◆ WHAT IS REQUIRED: Each entry needs to be reproduced exactly, with none left out.

RECORDS Block Start

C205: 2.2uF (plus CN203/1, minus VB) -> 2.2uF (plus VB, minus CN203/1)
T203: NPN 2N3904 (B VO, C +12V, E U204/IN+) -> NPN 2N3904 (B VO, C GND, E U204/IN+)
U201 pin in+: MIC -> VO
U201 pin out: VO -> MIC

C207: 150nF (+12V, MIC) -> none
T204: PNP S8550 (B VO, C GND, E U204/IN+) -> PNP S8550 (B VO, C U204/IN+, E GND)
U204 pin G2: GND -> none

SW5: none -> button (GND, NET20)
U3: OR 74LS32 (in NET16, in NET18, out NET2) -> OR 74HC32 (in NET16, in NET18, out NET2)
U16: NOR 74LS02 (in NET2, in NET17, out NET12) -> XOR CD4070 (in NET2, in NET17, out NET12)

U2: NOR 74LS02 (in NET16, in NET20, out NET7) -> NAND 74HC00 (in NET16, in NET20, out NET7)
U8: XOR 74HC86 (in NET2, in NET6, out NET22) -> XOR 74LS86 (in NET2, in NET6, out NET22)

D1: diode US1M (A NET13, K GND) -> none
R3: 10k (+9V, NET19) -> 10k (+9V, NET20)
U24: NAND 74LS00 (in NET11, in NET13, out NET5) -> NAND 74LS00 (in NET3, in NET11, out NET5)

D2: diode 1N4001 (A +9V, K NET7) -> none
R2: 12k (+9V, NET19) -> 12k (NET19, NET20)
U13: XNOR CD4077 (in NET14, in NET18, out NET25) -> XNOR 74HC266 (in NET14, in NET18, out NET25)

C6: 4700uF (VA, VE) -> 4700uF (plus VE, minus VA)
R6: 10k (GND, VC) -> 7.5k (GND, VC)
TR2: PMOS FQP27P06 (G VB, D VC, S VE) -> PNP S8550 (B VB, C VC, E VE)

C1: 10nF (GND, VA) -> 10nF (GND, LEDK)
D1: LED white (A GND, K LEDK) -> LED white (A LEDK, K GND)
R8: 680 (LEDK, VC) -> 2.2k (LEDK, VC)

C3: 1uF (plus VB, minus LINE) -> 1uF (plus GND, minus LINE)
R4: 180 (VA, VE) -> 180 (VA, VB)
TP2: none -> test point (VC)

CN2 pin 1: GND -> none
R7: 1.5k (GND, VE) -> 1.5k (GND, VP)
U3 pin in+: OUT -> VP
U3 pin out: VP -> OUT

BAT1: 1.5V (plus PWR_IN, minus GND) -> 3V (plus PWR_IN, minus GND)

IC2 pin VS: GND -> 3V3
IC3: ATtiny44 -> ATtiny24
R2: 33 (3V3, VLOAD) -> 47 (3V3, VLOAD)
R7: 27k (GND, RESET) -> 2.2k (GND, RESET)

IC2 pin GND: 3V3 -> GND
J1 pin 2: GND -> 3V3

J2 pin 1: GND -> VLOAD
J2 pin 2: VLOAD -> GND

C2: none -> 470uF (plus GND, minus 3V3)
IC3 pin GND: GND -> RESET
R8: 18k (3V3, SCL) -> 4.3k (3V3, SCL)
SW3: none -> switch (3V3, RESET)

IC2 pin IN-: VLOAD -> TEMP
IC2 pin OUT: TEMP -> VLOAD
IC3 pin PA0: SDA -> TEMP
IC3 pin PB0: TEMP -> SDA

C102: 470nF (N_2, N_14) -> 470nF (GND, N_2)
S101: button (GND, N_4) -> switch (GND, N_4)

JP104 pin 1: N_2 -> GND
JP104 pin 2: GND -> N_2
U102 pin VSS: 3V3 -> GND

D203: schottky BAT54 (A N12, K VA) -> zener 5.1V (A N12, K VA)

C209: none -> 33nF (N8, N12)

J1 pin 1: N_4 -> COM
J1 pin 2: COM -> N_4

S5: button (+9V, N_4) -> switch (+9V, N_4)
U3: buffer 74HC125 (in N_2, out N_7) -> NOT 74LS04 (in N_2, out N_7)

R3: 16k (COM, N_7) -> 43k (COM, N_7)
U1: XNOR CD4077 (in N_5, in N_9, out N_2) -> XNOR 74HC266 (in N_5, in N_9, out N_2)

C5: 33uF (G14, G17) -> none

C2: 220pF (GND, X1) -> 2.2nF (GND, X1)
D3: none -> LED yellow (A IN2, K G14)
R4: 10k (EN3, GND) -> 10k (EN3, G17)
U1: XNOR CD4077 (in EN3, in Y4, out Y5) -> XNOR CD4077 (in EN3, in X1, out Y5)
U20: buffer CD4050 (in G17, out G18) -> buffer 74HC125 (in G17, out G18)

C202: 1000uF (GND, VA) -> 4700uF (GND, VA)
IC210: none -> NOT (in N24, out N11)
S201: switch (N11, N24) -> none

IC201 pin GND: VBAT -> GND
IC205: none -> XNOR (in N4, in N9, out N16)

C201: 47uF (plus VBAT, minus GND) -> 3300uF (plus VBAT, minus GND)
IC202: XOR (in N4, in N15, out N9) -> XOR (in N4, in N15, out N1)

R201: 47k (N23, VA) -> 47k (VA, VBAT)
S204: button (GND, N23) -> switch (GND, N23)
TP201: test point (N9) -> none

RECORDS Block End

◆ EXPECTED ANSWER:
C205: 2.2uF (plus CN203/1, minus VB) -> 2.2uF (plus VB, minus CN203/1)
T203: NPN 2N3904 (B VO, C +12V, E U204/IN+) -> NPN 2N3904 (B VO, C GND, E U204/IN+)
U201 pin in+: MIC -> VO
U201 pin out: VO -> MIC

C207: 150nF (+12V, MIC) -> none
T204: PNP S8550 (B VO, C GND, E U204/IN+) -> PNP S8550 (B VO, C U204/IN+, E GND)
U204 pin G2: GND -> none

SW5: none -> button (GND, NET20)
U3: OR 74LS32 (in NET16, in NET18, out NET2) -> OR 74HC32 (in NET16, in NET18, out NET2)
U16: NOR 74LS02 (in NET2, in NET17, out NET12) -> XOR CD4070 (in NET2, in NET17, out NET12)

U2: NOR 74LS02 (in NET16, in NET20, out NET7) -> NAND 74HC00 (in NET16, in NET20, out NET7)
U8: XOR 74HC86 (in NET2, in NET6, out NET22) -> XOR 74LS86 (in NET2, in NET6, out NET22)

D1: diode US1M (A NET13, K GND) -> none
R3: 10k (+9V, NET19) -> 10k (+9V, NET20)
U24: NAND 74LS00 (in NET11, in NET13, out NET5) -> NAND 74LS00 (in NET3, in NET11, out NET5)

D2: diode 1N4001 (A +9V, K NET7) -> none
R2: 12k (+9V, NET19) -> 12k (NET19, NET20)
U13: XNOR CD4077 (in NET14, in NET18, out NET25) -> XNOR 74HC266 (in NET14, in NET18, out NET25)

C6: 4700uF (VA, VE) -> 4700uF (plus VE, minus VA)
R6: 10k (GND, VC) -> 7.5k (GND, VC)
TR2: PMOS FQP27P06 (G VB, D VC, S VE) -> PNP S8550 (B VB, C VC, E VE)

C1: 10nF (GND, VA) -> 10nF (GND, LEDK)
D1: LED white (A GND, K LEDK) -> LED white (A LEDK, K GND)
R8: 680 (LEDK, VC) -> 2.2k (LEDK, VC)

C3: 1uF (plus VB, minus LINE) -> 1uF (plus GND, minus LINE)
R4: 180 (VA, VE) -> 180 (VA, VB)
TP2: none -> test point (VC)

CN2 pin 1: GND -> none
R7: 1.5k (GND, VE) -> 1.5k (GND, VP)
U3 pin in+: OUT -> VP
U3 pin out: VP -> OUT

BAT1: 1.5V (plus PWR_IN, minus GND) -> 3V (plus PWR_IN, minus GND)

IC2 pin VS: GND -> 3V3
IC3: ATtiny44 -> ATtiny24
R2: 33 (3V3, VLOAD) -> 47 (3V3, VLOAD)
R7: 27k (GND, RESET) -> 2.2k (GND, RESET)

IC2 pin GND: 3V3 -> GND
J1 pin 2: GND -> 3V3

J2 pin 1: GND -> VLOAD
J2 pin 2: VLOAD -> GND

C2: none -> 470uF (plus GND, minus 3V3)
IC3 pin GND: GND -> RESET
R8: 18k (3V3, SCL) -> 4.3k (3V3, SCL)
SW3: none -> switch (3V3, RESET)

IC2 pin IN-: VLOAD -> TEMP
IC2 pin OUT: TEMP -> VLOAD
IC3 pin PA0: SDA -> TEMP
IC3 pin PB0: TEMP -> SDA

C102: 470nF (N_2, N_14) -> 470nF (GND, N_2)
S101: button (GND, N_4) -> switch (GND, N_4)

JP104 pin 1: N_2 -> GND
JP104 pin 2: GND -> N_2
U102 pin VSS: 3V3 -> GND

D203: schottky BAT54 (A N12, K VA) -> zener 5.1V (A N12, K VA)

C209: none -> 33nF (N8, N12)

J1 pin 1: N_4 -> COM
J1 pin 2: COM -> N_4

S5: button (+9V, N_4) -> switch (+9V, N_4)
U3: buffer 74HC125 (in N_2, out N_7) -> NOT 74LS04 (in N_2, out N_7)

R3: 16k (COM, N_7) -> 43k (COM, N_7)
U1: XNOR CD4077 (in N_5, in N_9, out N_2) -> XNOR 74HC266 (in N_5, in N_9, out N_2)

C5: 33uF (G14, G17) -> none

C2: 220pF (GND, X1) -> 2.2nF (GND, X1)
D3: none -> LED yellow (A IN2, K G14)
R4: 10k (EN3, GND) -> 10k (EN3, G17)
U1: XNOR CD4077 (in EN3, in Y4, out Y5) -> XNOR CD4077 (in EN3, in X1, out Y5)
U20: buffer CD4050 (in G17, out G18) -> buffer 74HC125 (in G17, out G18)

C202: 1000uF (GND, VA) -> 4700uF (GND, VA)
IC210: none -> NOT (in N24, out N11)
S201: switch (N11, N24) -> none

IC201 pin GND: VBAT -> GND
IC205: none -> XNOR (in N4, in N9, out N16)

C201: 47uF (plus VBAT, minus GND) -> 3300uF (plus VBAT, minus GND)
IC202: XOR (in N4, in N15, out N9) -> XOR (in N4, in N15, out N1)

R201: 47k (N23, VA) -> 47k (VA, VBAT)
S204: button (GND, N23) -> switch (GND, N23)
TP201: test point (N9) -> none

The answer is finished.